* Provided material:

****************************************

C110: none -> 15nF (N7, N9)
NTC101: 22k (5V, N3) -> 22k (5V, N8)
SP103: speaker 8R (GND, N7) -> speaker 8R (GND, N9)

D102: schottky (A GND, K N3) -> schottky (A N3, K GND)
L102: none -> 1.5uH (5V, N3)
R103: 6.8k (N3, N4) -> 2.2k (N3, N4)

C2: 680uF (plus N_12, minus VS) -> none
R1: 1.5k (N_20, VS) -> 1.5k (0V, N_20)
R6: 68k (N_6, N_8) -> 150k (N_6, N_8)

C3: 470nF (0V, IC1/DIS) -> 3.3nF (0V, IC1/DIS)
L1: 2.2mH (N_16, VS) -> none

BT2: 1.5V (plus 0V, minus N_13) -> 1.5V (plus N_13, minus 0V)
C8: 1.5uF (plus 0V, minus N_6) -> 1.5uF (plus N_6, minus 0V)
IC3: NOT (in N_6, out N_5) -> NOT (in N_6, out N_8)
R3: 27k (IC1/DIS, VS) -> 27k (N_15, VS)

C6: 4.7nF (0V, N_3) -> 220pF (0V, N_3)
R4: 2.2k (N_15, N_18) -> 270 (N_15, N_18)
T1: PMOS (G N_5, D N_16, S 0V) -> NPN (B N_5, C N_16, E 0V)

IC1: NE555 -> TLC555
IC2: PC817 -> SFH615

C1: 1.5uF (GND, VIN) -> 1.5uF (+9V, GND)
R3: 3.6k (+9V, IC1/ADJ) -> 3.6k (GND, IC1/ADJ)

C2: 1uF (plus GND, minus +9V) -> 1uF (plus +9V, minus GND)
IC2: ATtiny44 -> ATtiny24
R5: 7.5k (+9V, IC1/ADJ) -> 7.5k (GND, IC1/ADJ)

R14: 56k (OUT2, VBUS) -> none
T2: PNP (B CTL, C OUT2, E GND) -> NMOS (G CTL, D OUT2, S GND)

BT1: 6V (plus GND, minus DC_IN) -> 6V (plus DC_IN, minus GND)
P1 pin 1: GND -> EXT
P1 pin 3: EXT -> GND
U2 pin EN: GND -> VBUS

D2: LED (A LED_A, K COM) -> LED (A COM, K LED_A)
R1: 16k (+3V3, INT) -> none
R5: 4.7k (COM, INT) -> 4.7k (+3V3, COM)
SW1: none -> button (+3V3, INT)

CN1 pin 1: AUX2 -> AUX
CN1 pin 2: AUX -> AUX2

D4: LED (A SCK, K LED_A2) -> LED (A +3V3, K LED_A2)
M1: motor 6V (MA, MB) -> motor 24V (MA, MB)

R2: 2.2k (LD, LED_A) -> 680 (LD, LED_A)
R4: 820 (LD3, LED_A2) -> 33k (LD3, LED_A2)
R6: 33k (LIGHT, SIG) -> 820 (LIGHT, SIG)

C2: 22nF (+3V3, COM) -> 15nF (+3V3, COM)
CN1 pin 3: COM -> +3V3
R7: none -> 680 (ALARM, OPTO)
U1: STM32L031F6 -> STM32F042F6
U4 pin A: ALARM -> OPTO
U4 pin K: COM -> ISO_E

****************************************

* Problem to solve: A verbatim restatement of all the entries above is required.

* Task solution:
C110: none -> 15nF (N7, N9)
NTC101: 22k (5V, N3) -> 22k (5V, N8)
SP103: speaker 8R (GND, N7) -> speaker 8R (GND, N9)

D102: schottky (A GND, K N3) -> schottky (A N3, K GND)
L102: none -> 1.5uH (5V, N3)
R103: 6.8k (N3, N4) -> 2.2k (N3, N4)

C2: 680uF (plus N_12, minus VS) -> none
R1: 1.5k (N_20, VS) -> 1.5k (0V, N_20)
R6: 68k (N_6, N_8) -> 150k (N_6, N_8)

C3: 470nF (0V, IC1/DIS) -> 3.3nF (0V, IC1/DIS)
L1: 2.2mH (N_16, VS) -> none

BT2: 1.5V (plus 0V, minus N_13) -> 1.5V (plus N_13, minus 0V)
C8: 1.5uF (plus 0V, minus N_6) -> 1.5uF (plus N_6, minus 0V)
IC3: NOT (in N_6, out N_5) -> NOT (in N_6, out N_8)
R3: 27k (IC1/DIS, VS) -> 27k (N_15, VS)

C6: 4.7nF (0V, N_3) -> 220pF (0V, N_3)
R4: 2.2k (N_15, N_18) -> 270 (N_15, N_18)
T1: PMOS (G N_5, D N_16, S 0V) -> NPN (B N_5, C N_16, E 0V)

IC1: NE555 -> TLC555
IC2: PC817 -> SFH615

C1: 1.5uF (GND, VIN) -> 1.5uF (+9V, GND)
R3: 3.6k (+9V, IC1/ADJ) -> 3.6k (GND, IC1/ADJ)

C2: 1uF (plus GND, minus +9V) -> 1uF (plus +9V, minus GND)
IC2: ATtiny44 -> ATtiny24
R5: 7.5k (+9V, IC1/ADJ) -> 7.5k (GND, IC1/ADJ)

R14: 56k (OUT2, VBUS) -> none
T2: PNP (B CTL, C OUT2, E GND) -> NMOS (G CTL, D OUT2, S GND)

BT1: 6V (plus GND, minus DC_IN) -> 6V (plus DC_IN, minus GND)
P1 pin 1: GND -> EXT
P1 pin 3: EXT -> GND
U2 pin EN: GND -> VBUS

D2: LED (A LED_A, K COM) -> LED (A COM, K LED_A)
R1: 16k (+3V3, INT) -> none
R5: 4.7k (COM, INT) -> 4.7k (+3V3, COM)
SW1: none -> button (+3V3, INT)

CN1 pin 1: AUX2 -> AUX
CN1 pin 2: AUX -> AUX2

D4: LED (A SCK, K LED_A2) -> LED (A +3V3, K LED_A2)
M1: motor 6V (MA, MB) -> motor 24V (MA, MB)

R2: 2.2k (LD, LED_A) -> 680 (LD, LED_A)
R4: 820 (LD3, LED_A2) -> 33k (LD3, LED_A2)
R6: 33k (LIGHT, SIG) -> 820 (LIGHT, SIG)

C2: 22nF (+3V3, COM) -> 15nF (+3V3, COM)
CN1 pin 3: COM -> +3V3
R7: none -> 680 (ALARM, OPTO)
U1: STM32L031F6 -> STM32F042F6
U4 pin A: ALARM -> OPTO
U4 pin K: COM -> ISO_E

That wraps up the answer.